** Opening Exercise inputs block **

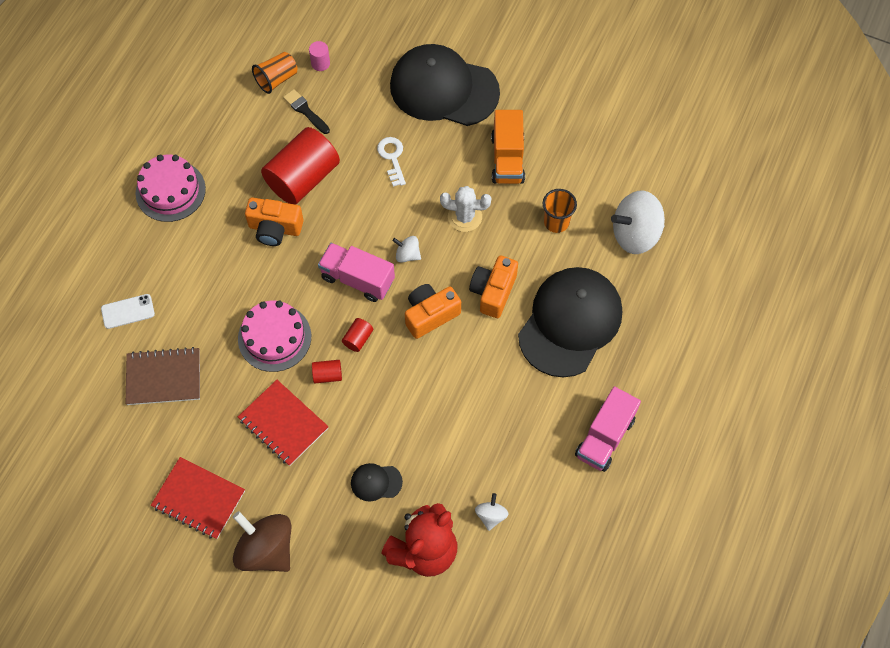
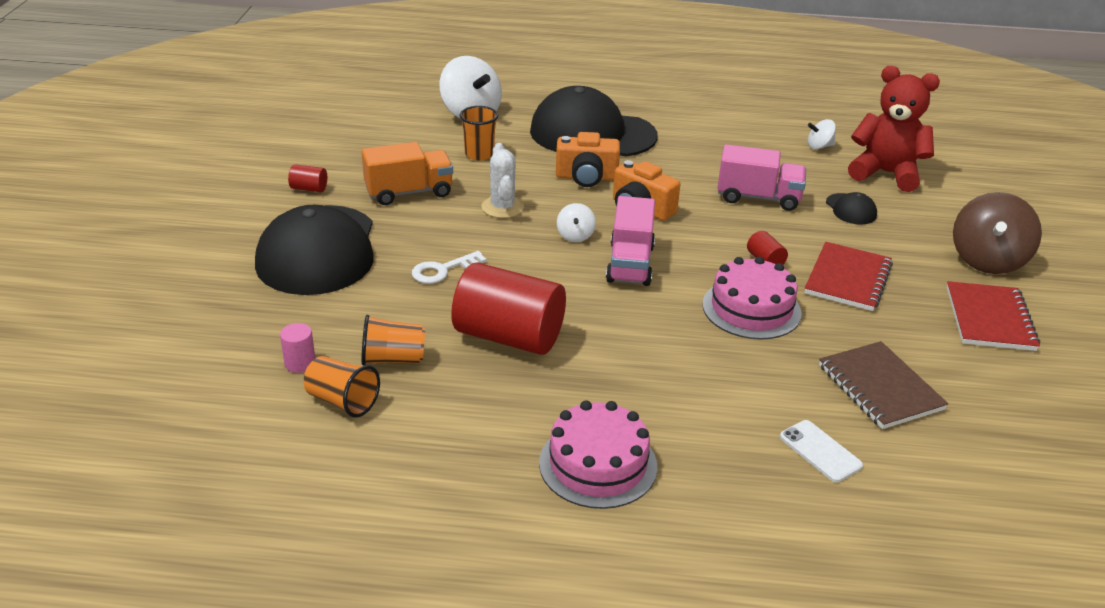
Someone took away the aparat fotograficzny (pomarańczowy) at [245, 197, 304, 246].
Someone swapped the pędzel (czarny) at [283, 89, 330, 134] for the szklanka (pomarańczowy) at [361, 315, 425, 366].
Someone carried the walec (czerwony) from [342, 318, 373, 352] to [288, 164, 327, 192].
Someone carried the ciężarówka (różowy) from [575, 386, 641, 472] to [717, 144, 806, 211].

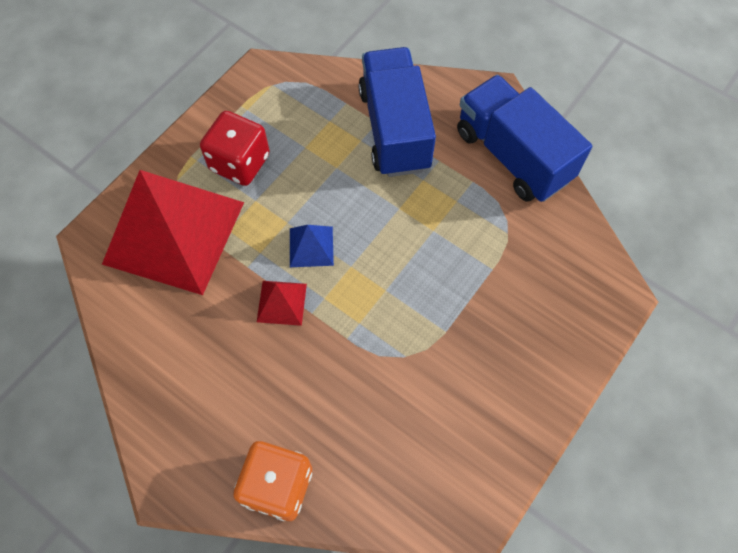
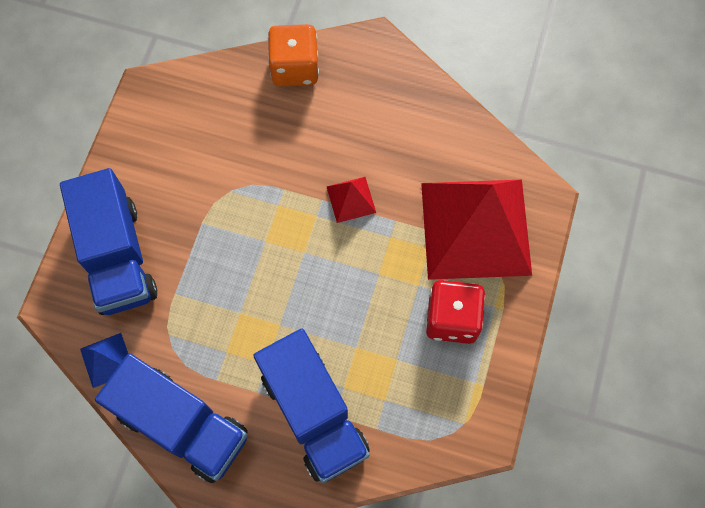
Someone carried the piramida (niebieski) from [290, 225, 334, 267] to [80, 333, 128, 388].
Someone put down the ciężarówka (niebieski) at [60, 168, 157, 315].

** Closing Exercise inputs block **

● Task prompt: The reply must hold exactly the lines from the one containing "Someone carried the piramida" to the last line of the entries, and nothing more.

● Your solution:
Someone carried the piramida (niebieski) from [290, 225, 334, 267] to [80, 333, 128, 388].
Someone put down the ciężarówka (niebieski) at [60, 168, 157, 315].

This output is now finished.